ACTIVITY
Copy out all lines bearing the word "shifted" from the listing below.

INPUT DATA

=== Begin Enclosure ===

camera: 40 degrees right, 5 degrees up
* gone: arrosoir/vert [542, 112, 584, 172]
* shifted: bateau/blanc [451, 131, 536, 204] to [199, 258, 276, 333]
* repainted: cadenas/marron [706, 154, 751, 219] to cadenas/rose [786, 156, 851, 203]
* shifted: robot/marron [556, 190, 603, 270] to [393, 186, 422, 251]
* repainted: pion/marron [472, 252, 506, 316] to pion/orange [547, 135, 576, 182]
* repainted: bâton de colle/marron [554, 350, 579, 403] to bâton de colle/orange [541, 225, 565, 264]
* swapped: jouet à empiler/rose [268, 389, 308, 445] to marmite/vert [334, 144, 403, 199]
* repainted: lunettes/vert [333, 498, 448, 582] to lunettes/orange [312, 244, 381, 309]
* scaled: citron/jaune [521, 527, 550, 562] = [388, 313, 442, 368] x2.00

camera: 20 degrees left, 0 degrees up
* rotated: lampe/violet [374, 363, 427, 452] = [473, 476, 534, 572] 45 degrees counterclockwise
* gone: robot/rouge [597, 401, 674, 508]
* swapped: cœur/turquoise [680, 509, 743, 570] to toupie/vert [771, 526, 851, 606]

=== End Enclosure ===
=== Begin Enclosure ===

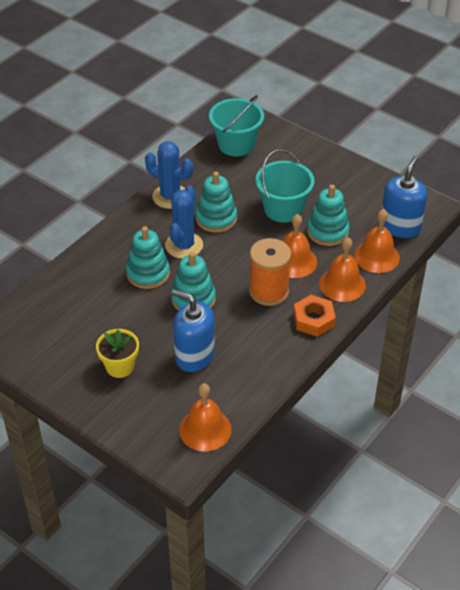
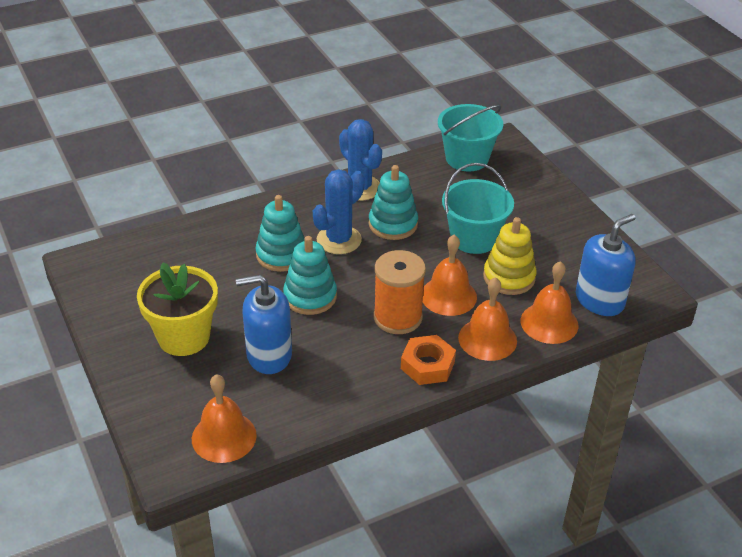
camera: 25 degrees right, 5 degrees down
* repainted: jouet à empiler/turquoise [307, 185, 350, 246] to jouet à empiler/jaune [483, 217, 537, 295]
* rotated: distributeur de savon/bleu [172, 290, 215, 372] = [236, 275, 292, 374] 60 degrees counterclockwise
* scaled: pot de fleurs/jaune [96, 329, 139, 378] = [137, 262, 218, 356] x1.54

=== End Enclosure ===

EXERCISE OUTPUT
* shifted: bateau/blanc [451, 131, 536, 204] to [199, 258, 276, 333]
* shifted: robot/marron [556, 190, 603, 270] to [393, 186, 422, 251]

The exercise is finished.